* **WHAT TO PRODUCE**
With the images removed, repeat the data below exactly.

Stored dataset items:
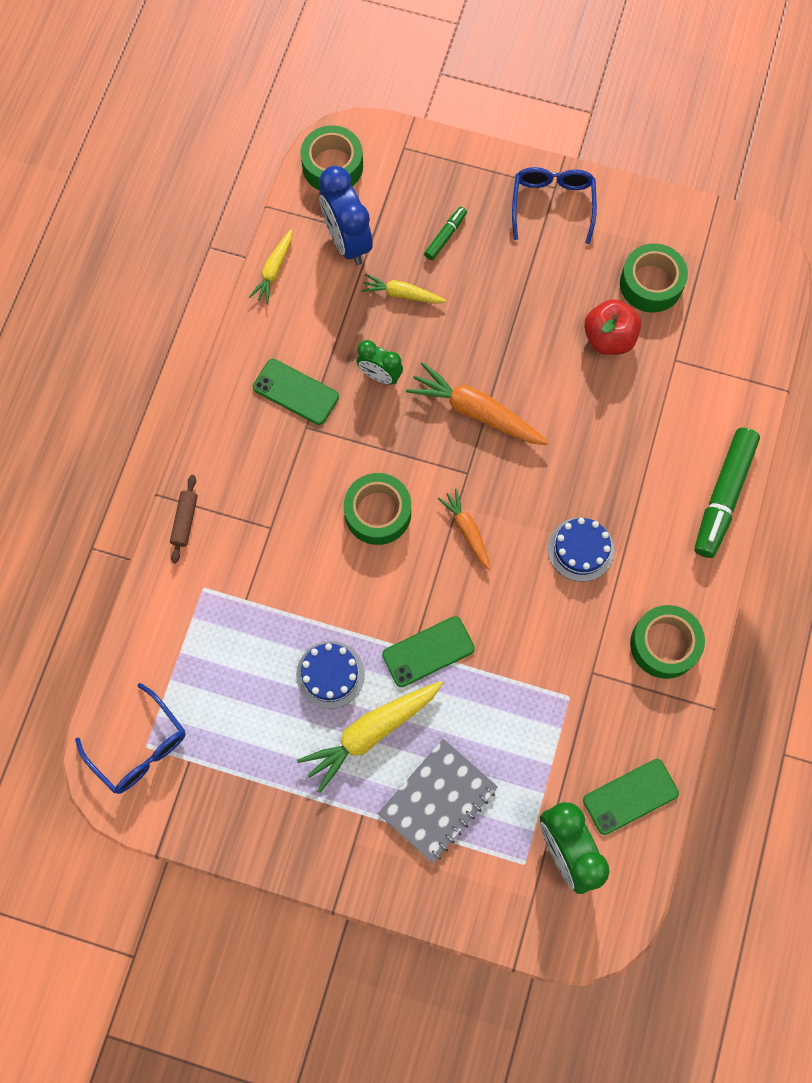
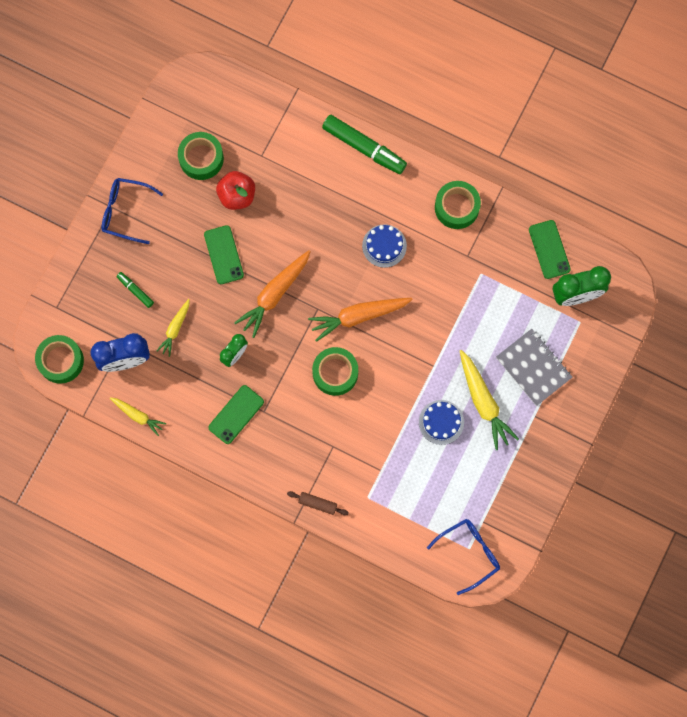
camera: 80 degrees left, 5 degrees up
green phone [382,616,475,687] -> green phone moved to [204,225,244,284]
orange carrot [437,488,491,571] -> orange carrot [308,298,413,342], size x1.71

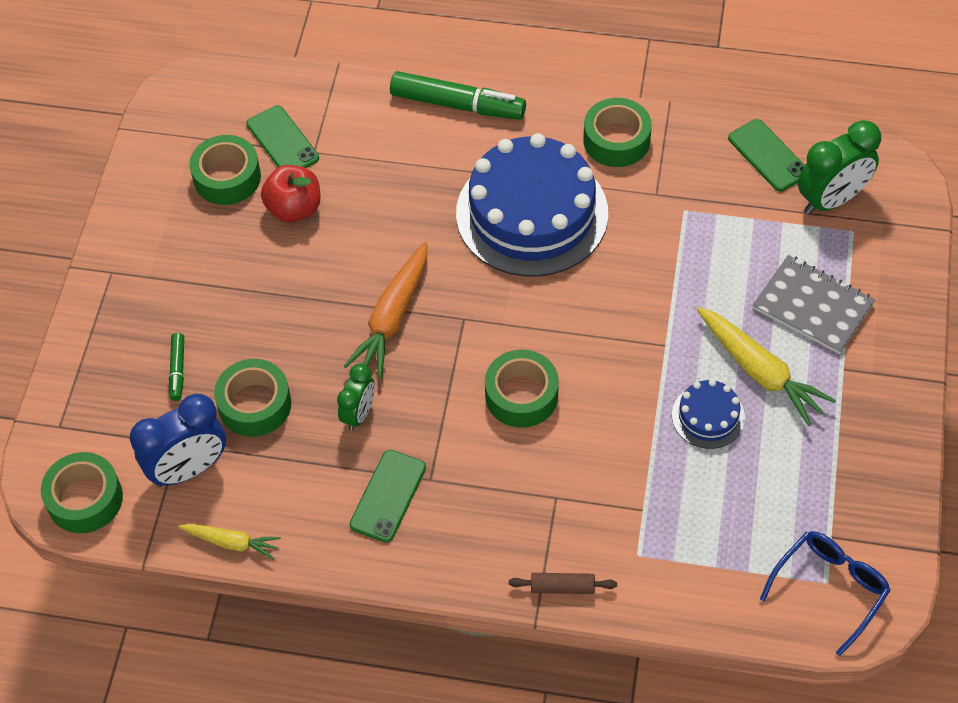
camera: 15 degrees left, 20 degrees down
blue glasses [102,178,163,244] -> none
green marker [117,272,154,308] -> green marker turned 120 degrees counterclockwise [169,333,184,401]
yellow carrot [157,299,190,357] -> green tape [214,359,291,437]
green phone [204,225,244,284] -> green phone moved to [246,105,319,168]
orange carrot [308,298,413,342] -> none
blue cake [362,224,407,268] -> blue cake [456,133,608,277], size x2.25

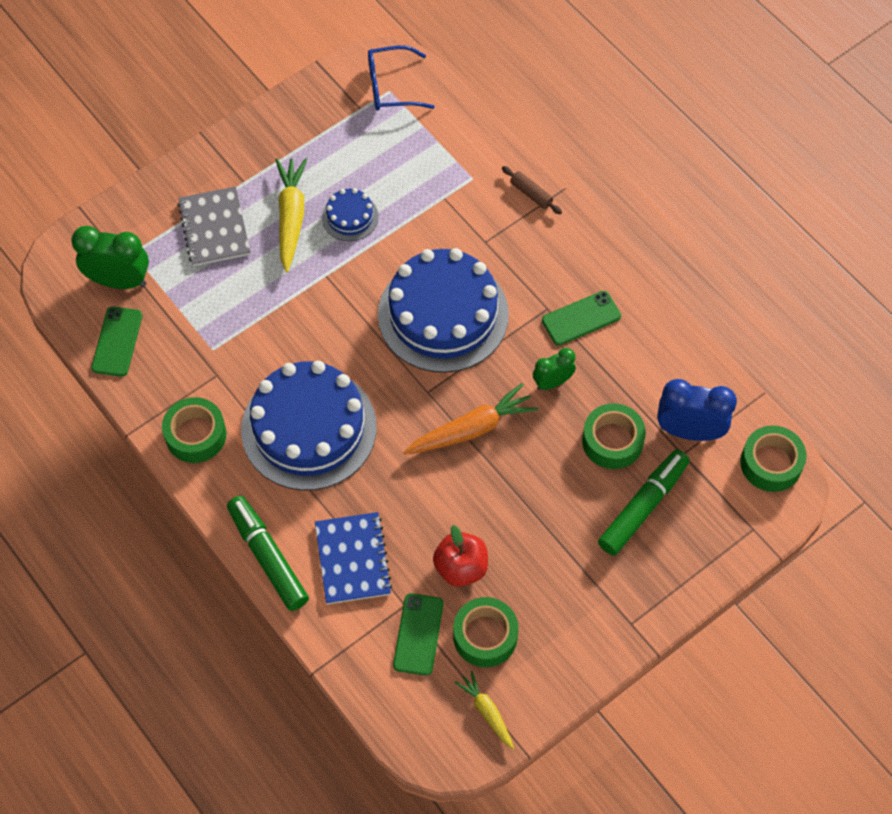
camera: 140 degrees left, 5 degrees up
green marker [169,333,184,401] -> green marker [598,449,690,556], size x2.03
yellow carrot [178,524,281,560] -> yellow carrot moved to [454,671,514,749]
green tape [485,350,559,428] -> blue cake [378,248,509,373]
none -> blue notebook [315,512,392,604]

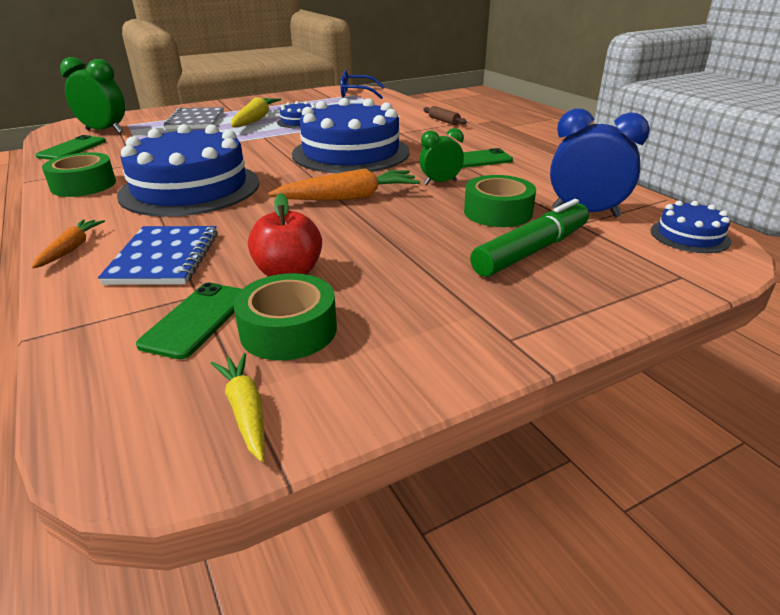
camera: 10 degrees right, 30 degrees down
green marker [227,495,309,611] -> orange carrot [32,219,105,269]
green tape [741,426,806,492] -> blue cake [651,201,731,253]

* **ANSWER BELOW**
camera: 80 degrees left, 5 degrees up
green phone [382,616,475,687] -> green phone moved to [204,225,244,284]
orange carrot [437,488,491,571] -> orange carrot [308,298,413,342], size x1.71

camera: 15 degrees left, 20 degrees down
blue glasses [102,178,163,244] -> none
green marker [117,272,154,308] -> green marker turned 120 degrees counterclockwise [169,333,184,401]
yellow carrot [157,299,190,357] -> green tape [214,359,291,437]
green phone [204,225,244,284] -> green phone moved to [246,105,319,168]
orange carrot [308,298,413,342] -> none
blue cake [362,224,407,268] -> blue cake [456,133,608,277], size x2.25

camera: 140 degrees left, 5 degrees up
green marker [169,333,184,401] -> green marker [598,449,690,556], size x2.03
yellow carrot [178,524,281,560] -> yellow carrot moved to [454,671,514,749]
green tape [485,350,559,428] -> blue cake [378,248,509,373]
none -> blue notebook [315,512,392,604]

camera: 10 degrees right, 30 degrees down
green marker [227,495,309,611] -> orange carrot [32,219,105,269]
green tape [741,426,806,492] -> blue cake [651,201,731,253]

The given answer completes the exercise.